**SOURCE RECORDS:**

* * * *

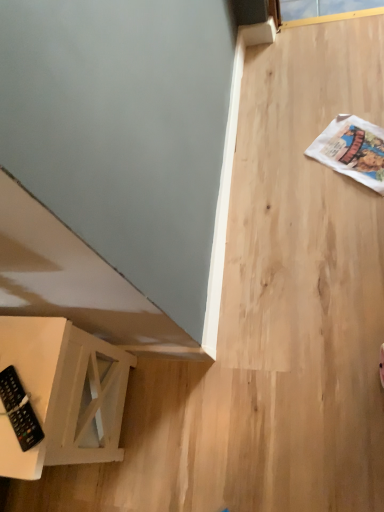
At what (x,y) coordinates should I click in order to perform the action: click on free point behind black plastic remote at lower left. Please return your answer as a coordinate pair (x, y). Looking at the image, I should click on (25, 338).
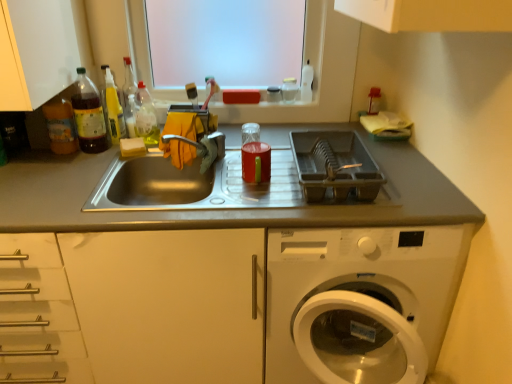
The width and height of the screenshot is (512, 384). I want to click on free spot in front of white sponge at sink left, so click(x=95, y=167).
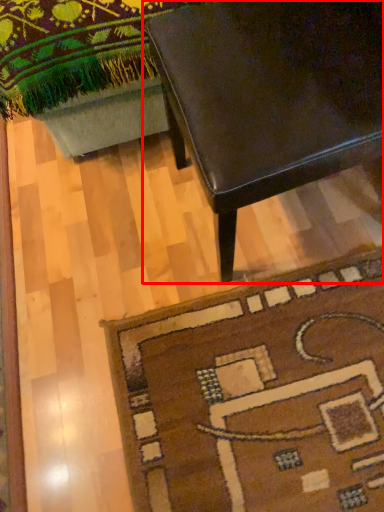
Question: Observing the image, what is the correct spatial positioning of table (annotated by the red box) in reference to mat?

Choices:
 (A) left
 (B) right

Answer: (B)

* * * *

**EXERCISE INSTRUCTIONS:**
Copy the lines above word for word, leaving out the pictures.

**RESPONSE TO THIS TASK:**
At what (x,y) coordinates should I click in order to perform the action: click on free point behind black plastic remote at lower left. Please return your answer as a coordinate pair (x, y). Looking at the image, I should click on (25, 338).
The width and height of the screenshot is (512, 384). I want to click on free spot in front of white sponge at sink left, so click(x=95, y=167).
Question: Observing the image, what is the correct spatial positioning of table (annotated by the red box) in reference to mat?

Choices:
 (A) left
 (B) right

Answer: (B)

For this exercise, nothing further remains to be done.